- The data -
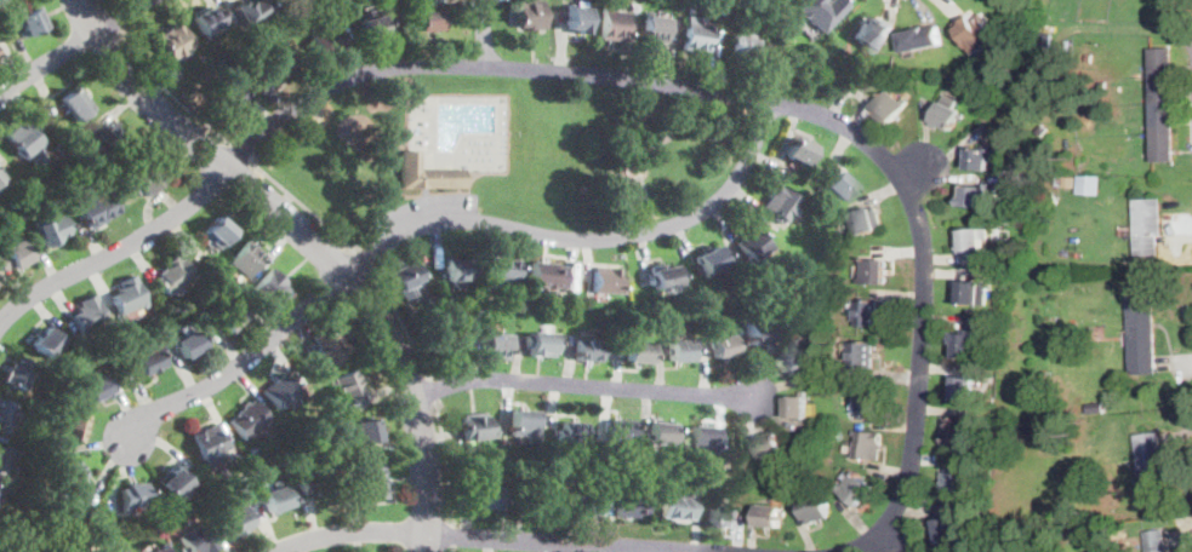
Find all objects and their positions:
road: (102, 5)
building: (250, 10)
building: (820, 12)
building: (530, 15)
road: (122, 18)
building: (208, 18)
building: (578, 18)
building: (429, 19)
building: (31, 22)
road: (116, 22)
building: (372, 24)
building: (613, 25)
building: (658, 28)
building: (329, 32)
building: (975, 32)
road: (483, 33)
building: (695, 34)
building: (873, 34)
building: (920, 39)
building: (328, 42)
building: (173, 43)
building: (744, 47)
building: (280, 60)
road: (46, 65)
road: (172, 95)
building: (230, 99)
road: (775, 103)
building: (77, 105)
building: (1160, 105)
building: (889, 107)
building: (947, 114)
building: (1042, 128)
building: (108, 137)
building: (25, 140)
road: (242, 149)
building: (798, 149)
road: (637, 156)
building: (980, 158)
building: (631, 169)
building: (426, 173)
building: (145, 176)
building: (0, 178)
building: (1087, 183)
building: (837, 185)
building: (103, 188)
building: (976, 196)
road: (299, 203)
building: (780, 203)
building: (97, 209)
building: (865, 219)
building: (1146, 226)
building: (50, 231)
building: (217, 232)
road: (583, 239)
road: (313, 242)
building: (969, 242)
building: (752, 245)
road: (119, 250)
building: (13, 256)
building: (710, 258)
building: (245, 259)
road: (361, 260)
building: (501, 269)
building: (455, 270)
building: (174, 272)
building: (874, 273)
building: (406, 275)
building: (546, 275)
building: (664, 277)
building: (607, 280)
building: (270, 287)
building: (968, 291)
building: (129, 294)
building: (88, 312)
building: (480, 313)
building: (865, 314)
building: (231, 315)
road: (401, 323)
building: (758, 331)
building: (1141, 336)
building: (49, 340)
building: (188, 341)
building: (327, 344)
building: (542, 344)
building: (722, 345)
building: (962, 345)
building: (448, 346)
building: (496, 346)
building: (587, 350)
building: (679, 350)
building: (637, 352)
building: (861, 354)
building: (793, 358)
building: (148, 360)
road: (242, 364)
building: (15, 372)
road: (583, 385)
building: (347, 386)
building: (963, 387)
building: (97, 389)
building: (282, 389)
road: (433, 391)
building: (868, 402)
building: (796, 407)
building: (1096, 407)
building: (6, 414)
building: (251, 418)
building: (523, 425)
building: (75, 426)
building: (476, 426)
building: (366, 432)
building: (572, 432)
building: (621, 432)
building: (660, 432)
building: (957, 432)
building: (701, 439)
building: (209, 441)
building: (1004, 442)
building: (771, 444)
building: (868, 445)
building: (7, 459)
road: (446, 462)
building: (1150, 463)
building: (73, 479)
building: (315, 479)
building: (465, 480)
building: (174, 481)
building: (371, 482)
building: (952, 485)
building: (855, 489)
building: (135, 496)
building: (485, 497)
building: (274, 498)
building: (540, 499)
building: (588, 503)
building: (631, 505)
building: (676, 506)
building: (815, 508)
building: (768, 515)
building: (722, 516)
building: (236, 522)
building: (944, 528)
building: (1057, 532)
road: (449, 536)
road: (484, 536)
building: (197, 539)
building: (1117, 542)
building: (1156, 543)
building: (12, 546)
building: (123, 548)
building: (164, 548)
road: (451, 550)
building: (51, 551)

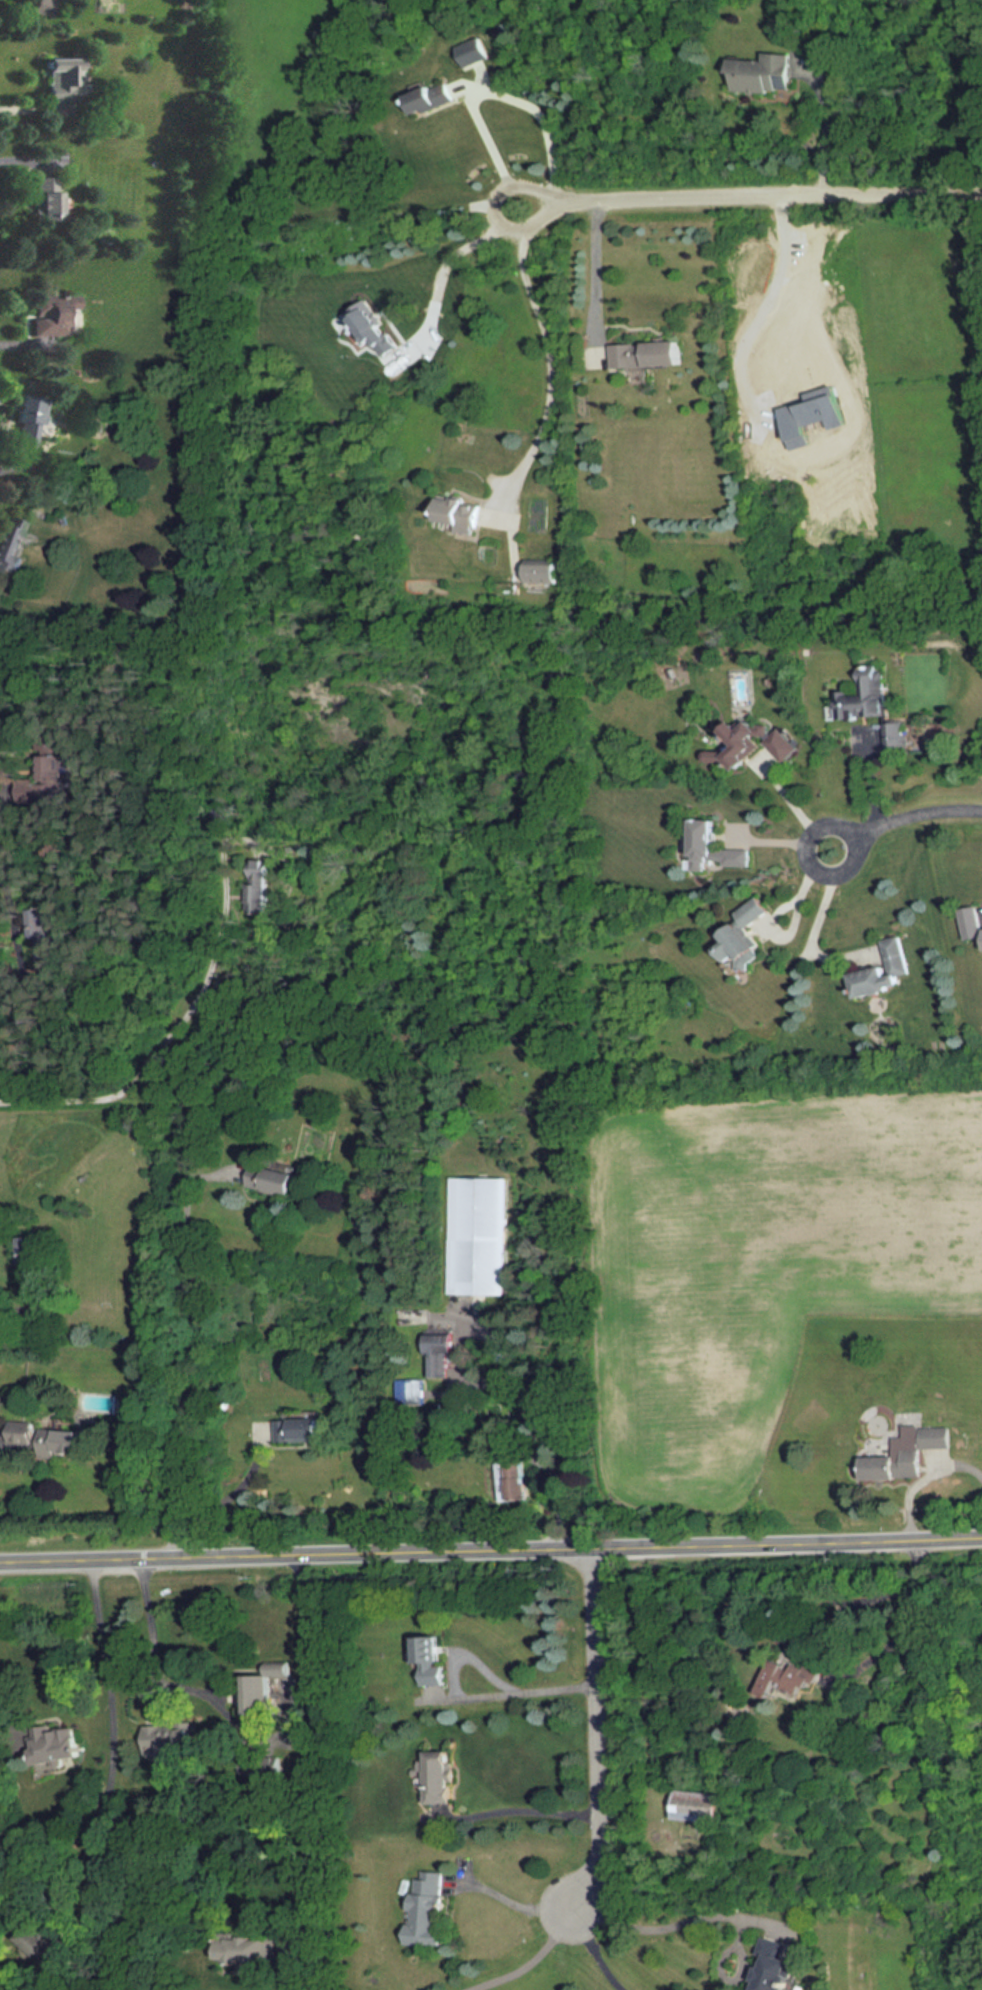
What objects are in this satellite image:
building: (46, 7)
building: (472, 51)
building: (761, 73)
building: (63, 79)
road: (492, 94)
building: (436, 95)
road: (33, 110)
road: (825, 127)
road: (30, 161)
road: (750, 198)
building: (51, 200)
road: (446, 257)
road: (594, 270)
road: (764, 307)
building: (53, 313)
road: (24, 345)
building: (648, 355)
road: (550, 357)
building: (31, 417)
road: (16, 465)
building: (462, 513)
building: (13, 540)
building: (544, 570)
building: (864, 696)
building: (895, 738)
building: (749, 743)
building: (53, 767)
road: (7, 771)
road: (872, 774)
road: (790, 808)
road: (907, 816)
building: (713, 847)
building: (261, 886)
road: (816, 921)
building: (971, 922)
road: (20, 923)
building: (47, 932)
building: (739, 934)
building: (879, 970)
road: (176, 1032)
building: (274, 1180)
building: (479, 1236)
building: (34, 1260)
crop: (756, 1270)
road: (17, 1310)
road: (178, 1352)
building: (440, 1352)
building: (417, 1392)
building: (464, 1408)
building: (300, 1431)
road: (1, 1439)
building: (47, 1439)
road: (539, 1442)
building: (909, 1456)
road: (922, 1475)
building: (514, 1482)
road: (490, 1546)
road: (903, 1625)
road: (156, 1648)
building: (426, 1649)
building: (435, 1677)
building: (780, 1682)
building: (255, 1688)
road: (511, 1694)
road: (153, 1696)
road: (12, 1710)
road: (598, 1727)
building: (165, 1744)
building: (55, 1746)
road: (113, 1748)
road: (325, 1751)
building: (436, 1775)
building: (693, 1805)
road: (517, 1811)
building: (424, 1910)
road: (716, 1913)
building: (240, 1945)
road: (594, 1950)
road: (535, 1957)
building: (767, 1963)

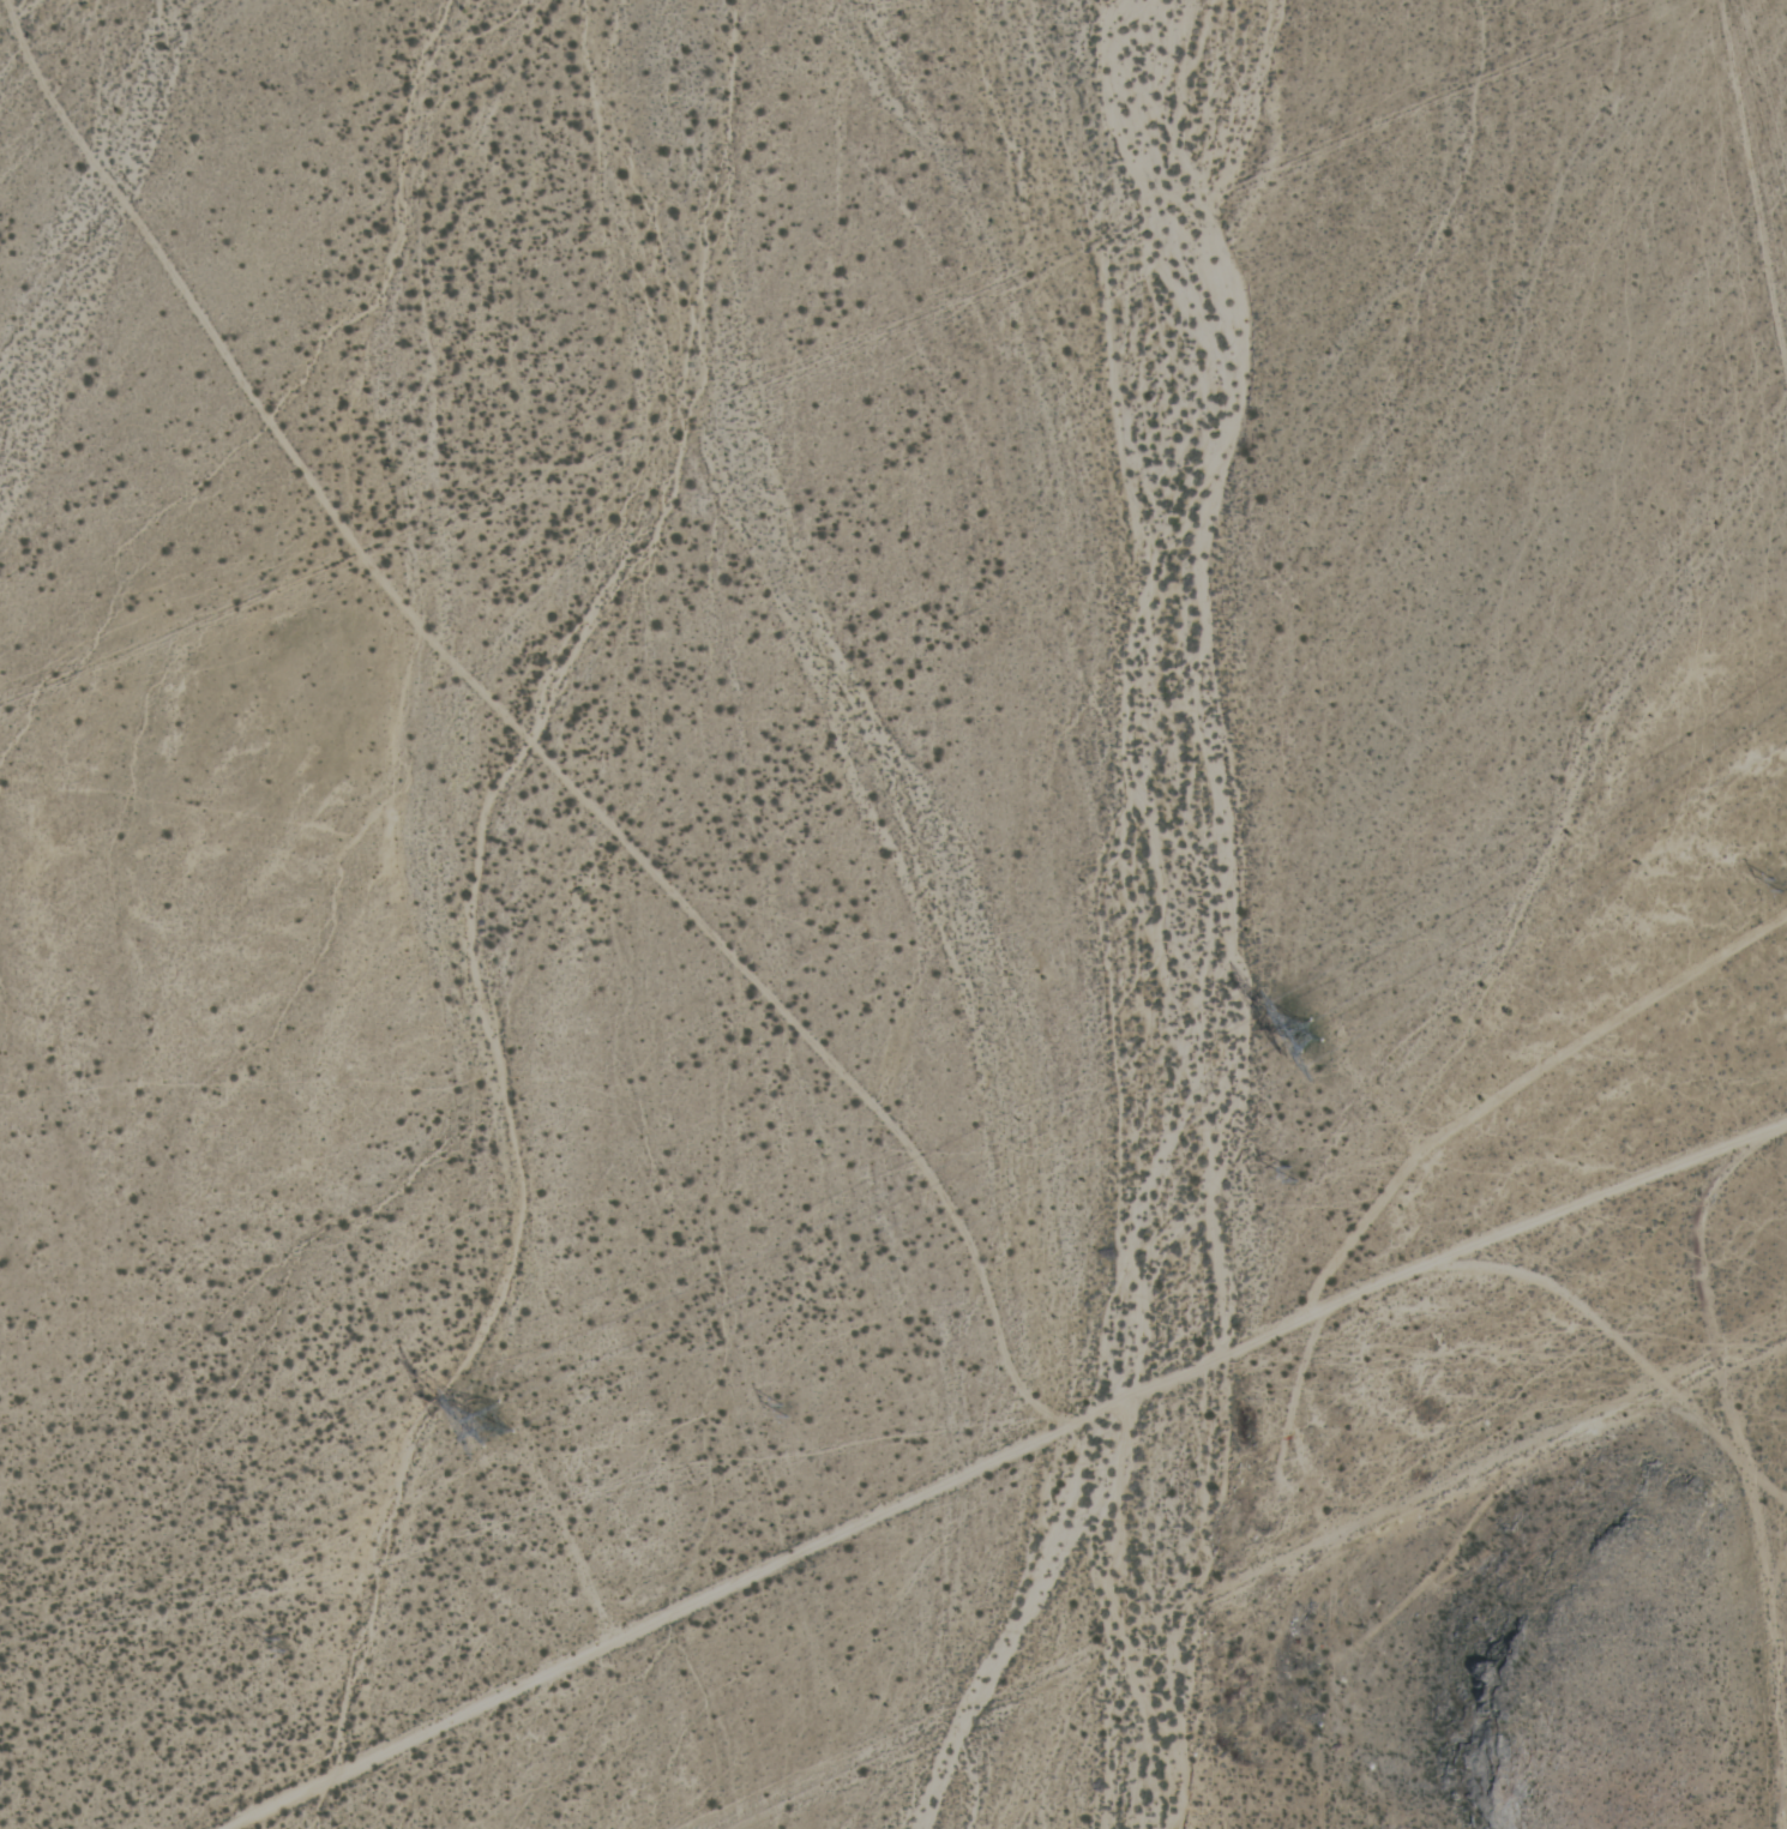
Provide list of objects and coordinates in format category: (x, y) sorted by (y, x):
road: (521, 732)
power tower: (1782, 880)
power tower: (1289, 1036)
power tower: (1286, 1172)
road: (1613, 1188)
road: (1697, 1235)
road: (1261, 1350)
power tower: (784, 1409)
power tower: (494, 1421)
road: (646, 1627)
power tower: (278, 1638)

- Task instructions -
Pick every line from the listing holding the string "objects", and copy it.

- Task output -
Find all objects and their positions:
What objects are in this satellite image:
Provide list of objects and coordinates in format category: (x, y) sorted by (y, x):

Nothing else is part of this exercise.